_TASK DETAILS_
Give back only the lines in the records below from the one with "RTC pin SCL: GP17 -> GP21" to the one with "RTC pin SQW: GP15 -> GP18", both inclusive, word for word.

_ENTRIES SUPPLIED_
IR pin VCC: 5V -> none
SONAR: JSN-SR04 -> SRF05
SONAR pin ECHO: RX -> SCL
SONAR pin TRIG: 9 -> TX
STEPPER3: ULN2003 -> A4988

* * *

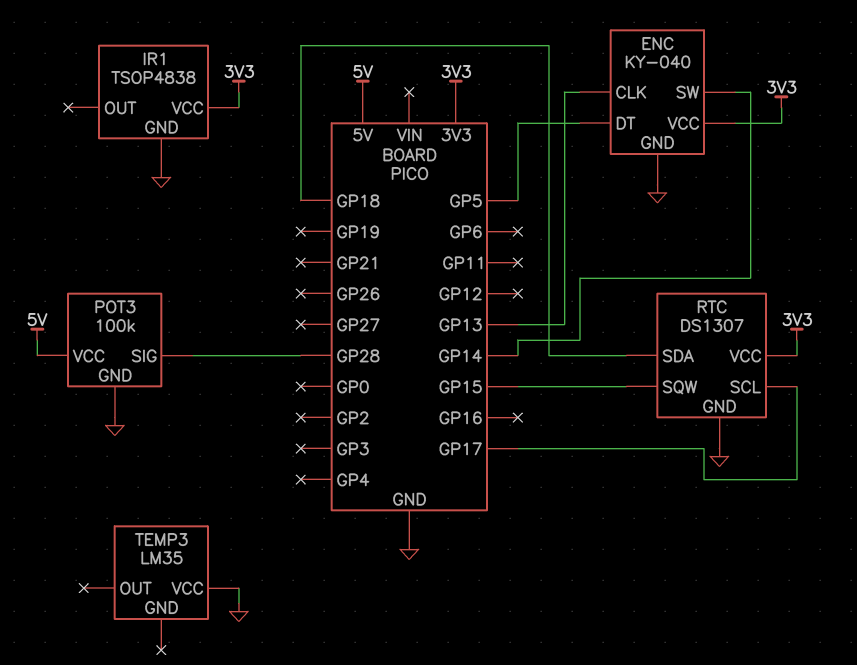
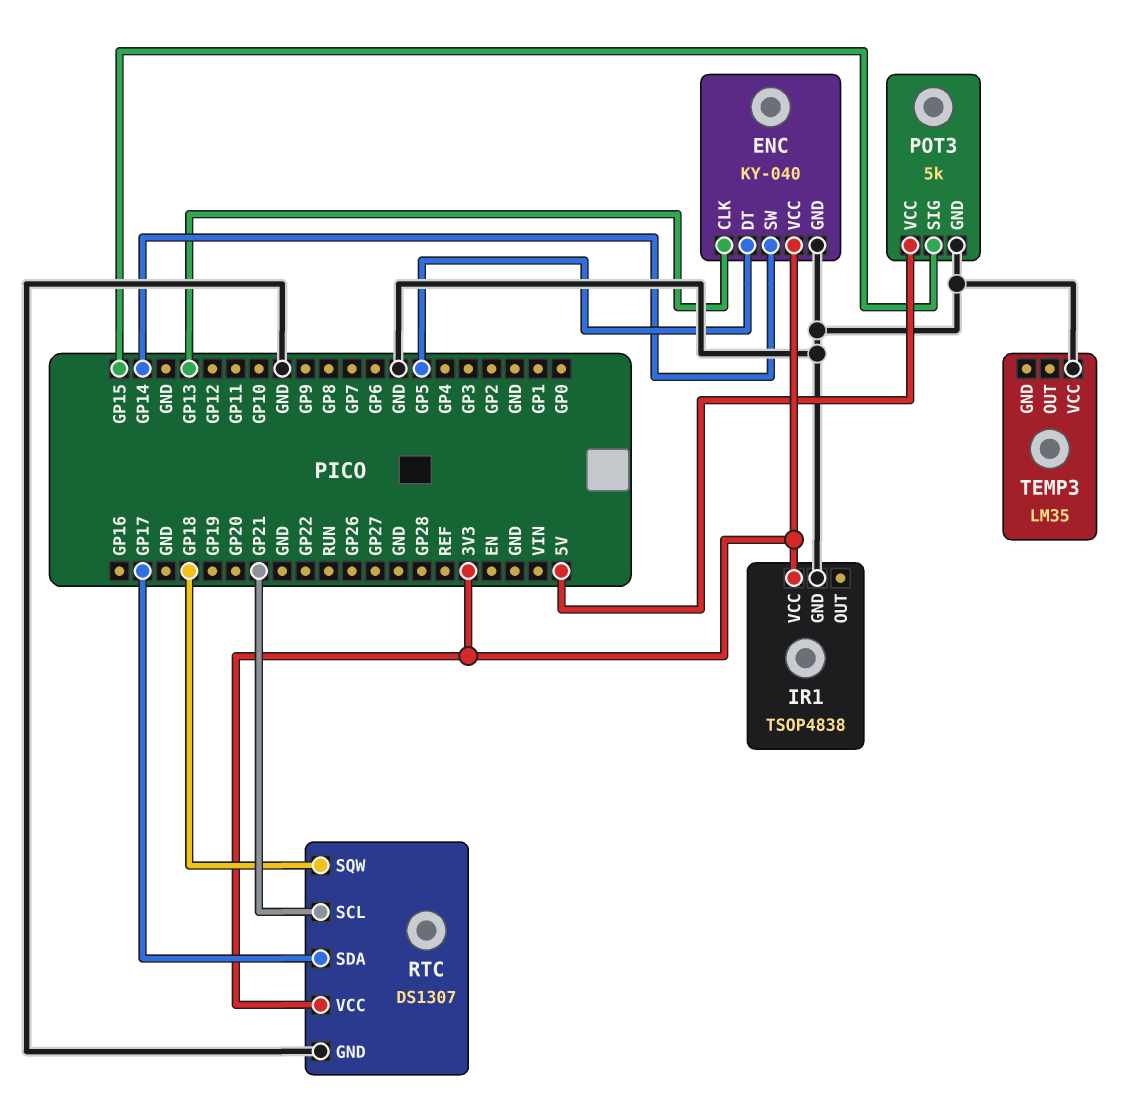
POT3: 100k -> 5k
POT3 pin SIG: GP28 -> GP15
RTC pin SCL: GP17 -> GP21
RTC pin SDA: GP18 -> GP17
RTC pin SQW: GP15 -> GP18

==

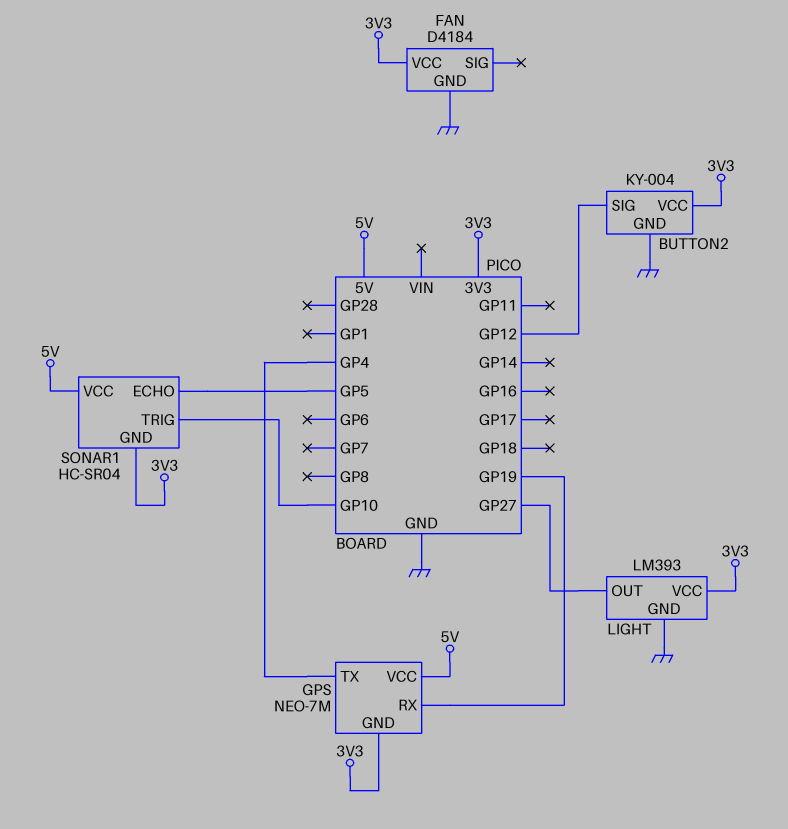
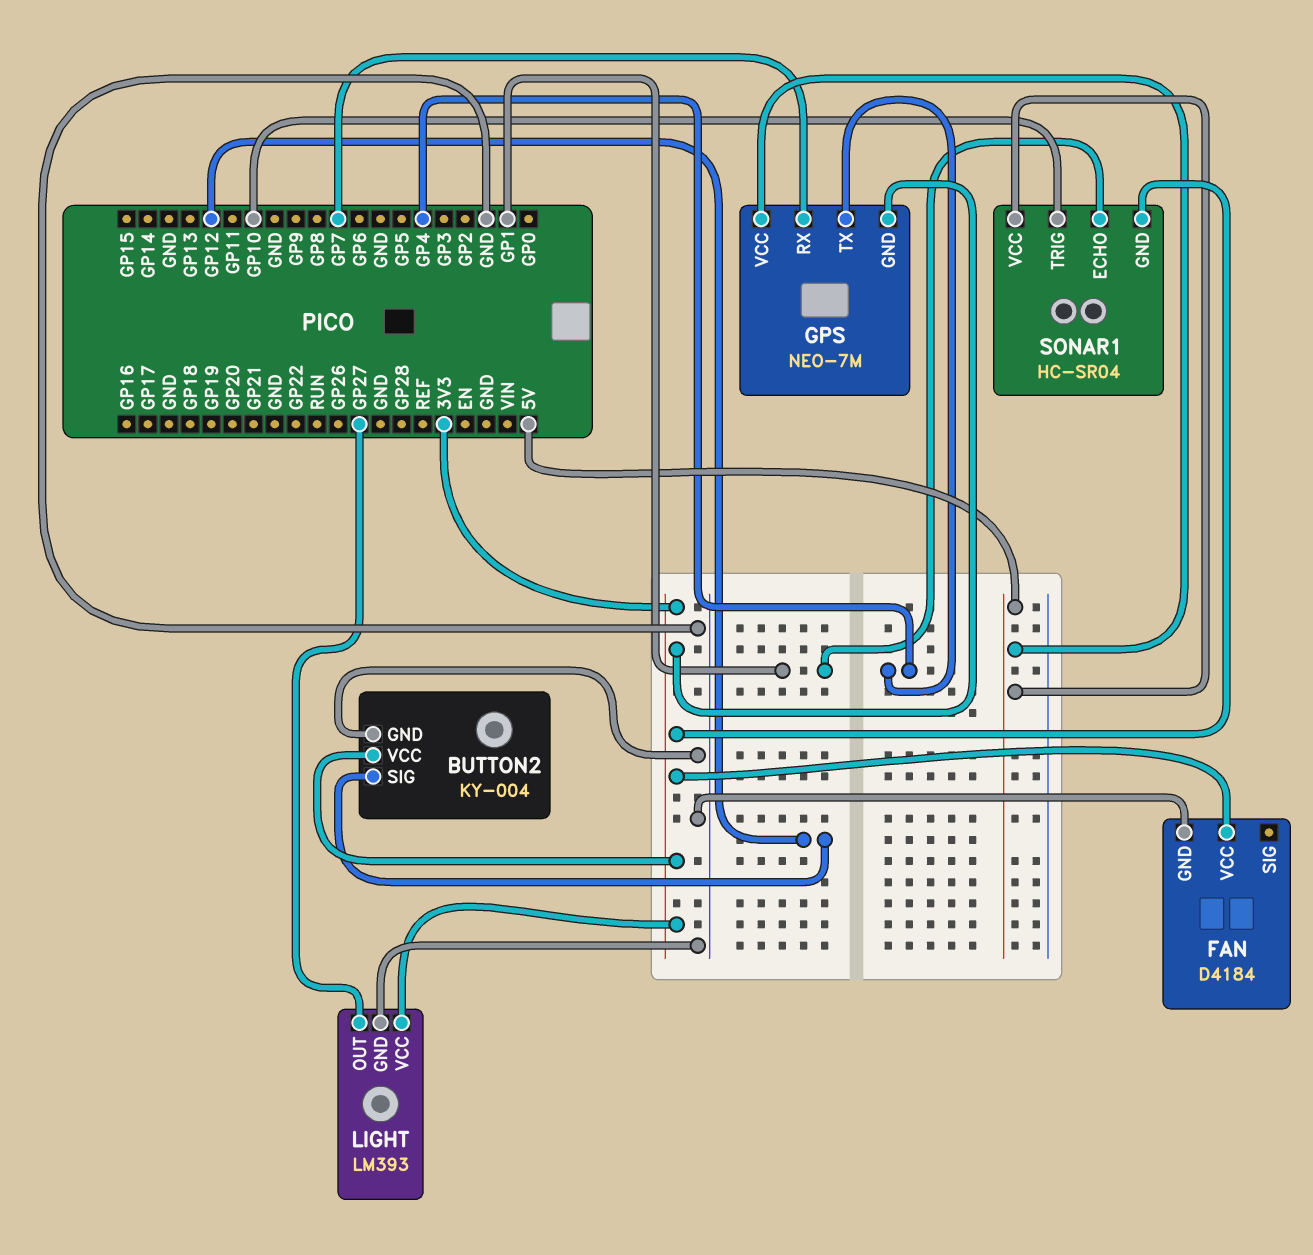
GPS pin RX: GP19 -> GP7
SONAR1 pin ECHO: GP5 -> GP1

_SOLUTION FOR THIS EXERCISE_
RTC pin SCL: GP17 -> GP21
RTC pin SDA: GP18 -> GP17
RTC pin SQW: GP15 -> GP18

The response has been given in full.